• Work item:
Word for word, copy out the records given below.
-- Data for analysis follows --
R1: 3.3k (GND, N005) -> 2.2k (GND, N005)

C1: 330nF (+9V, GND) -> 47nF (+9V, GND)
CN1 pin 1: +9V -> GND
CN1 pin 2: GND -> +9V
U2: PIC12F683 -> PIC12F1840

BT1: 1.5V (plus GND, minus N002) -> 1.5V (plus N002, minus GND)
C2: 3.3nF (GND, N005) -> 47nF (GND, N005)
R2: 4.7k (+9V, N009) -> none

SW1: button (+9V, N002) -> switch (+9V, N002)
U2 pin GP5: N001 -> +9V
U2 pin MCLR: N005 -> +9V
-- Data for analysis concluded --
• Answer for this exercise:
R1: 3.3k (GND, N005) -> 2.2k (GND, N005)

C1: 330nF (+9V, GND) -> 47nF (+9V, GND)
CN1 pin 1: +9V -> GND
CN1 pin 2: GND -> +9V
U2: PIC12F683 -> PIC12F1840

BT1: 1.5V (plus GND, minus N002) -> 1.5V (plus N002, minus GND)
C2: 3.3nF (GND, N005) -> 47nF (GND, N005)
R2: 4.7k (+9V, N009) -> none

SW1: button (+9V, N002) -> switch (+9V, N002)
U2 pin GP5: N001 -> +9V
U2 pin MCLR: N005 -> +9V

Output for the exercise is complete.